*** Input ***

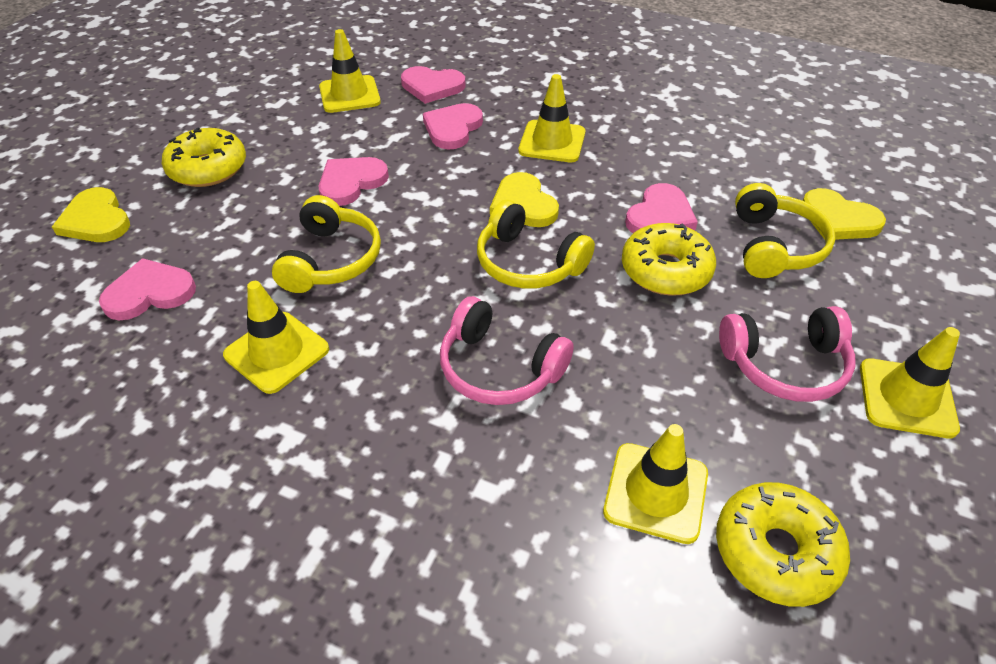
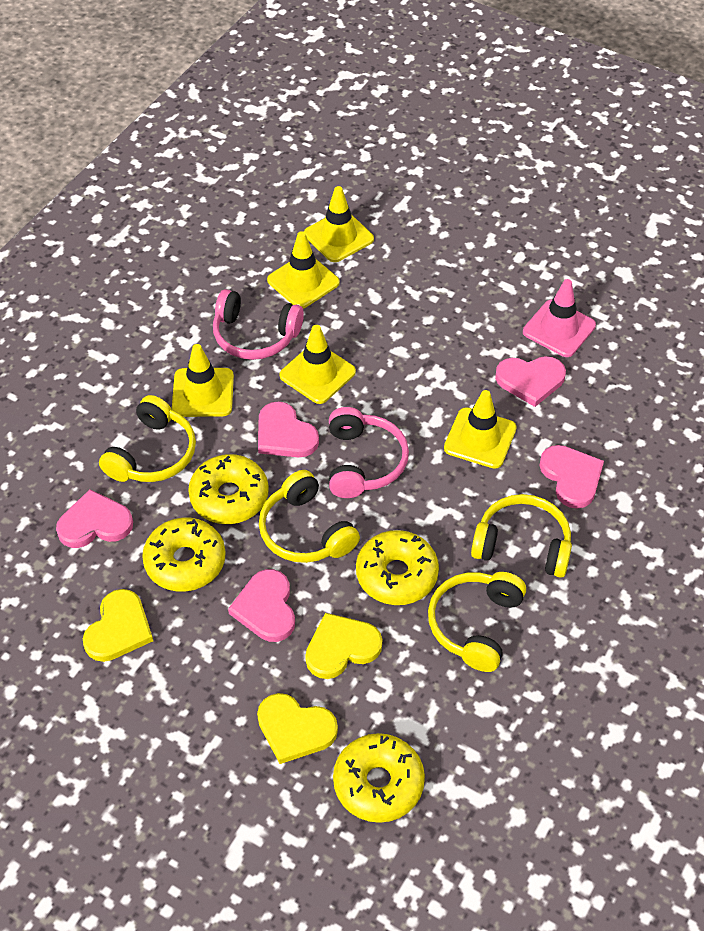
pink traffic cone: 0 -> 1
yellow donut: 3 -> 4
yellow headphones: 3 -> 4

*** End of Input ***
*** Input ***

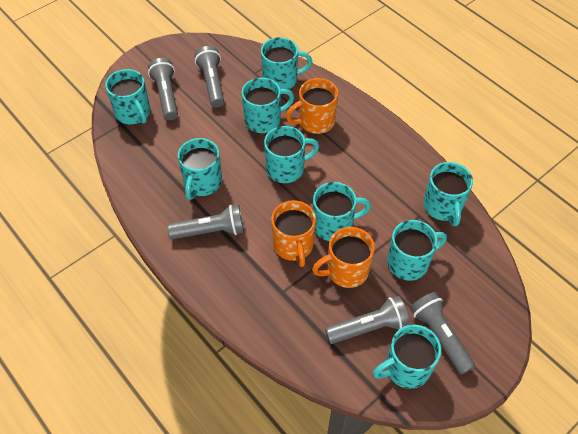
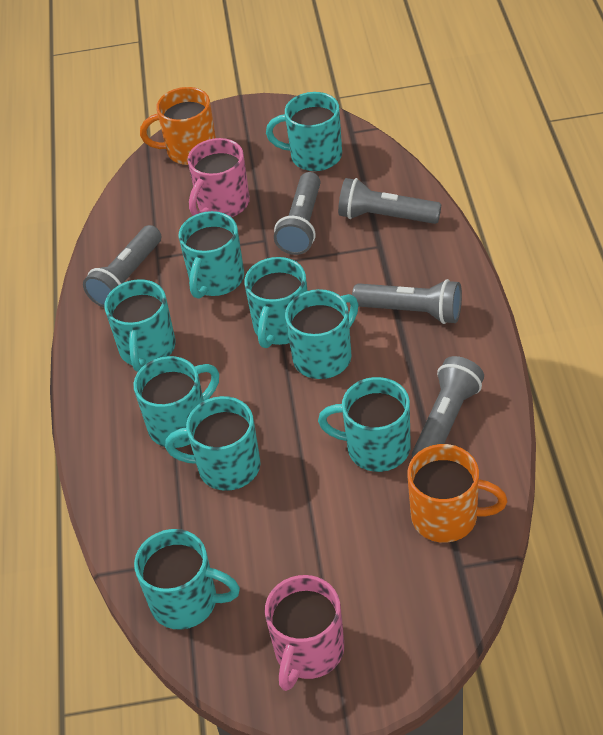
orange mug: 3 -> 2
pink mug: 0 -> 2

*** End of Input ***

> _What to work on_
Begin with the line above that has "pink traffic cone: 0 -> 1" and continue through the line that has "yellow headphones: 3 -> 4", setting each one down exactly. Stop there.

> _Answer space_
pink traffic cone: 0 -> 1
yellow donut: 3 -> 4
yellow headphones: 3 -> 4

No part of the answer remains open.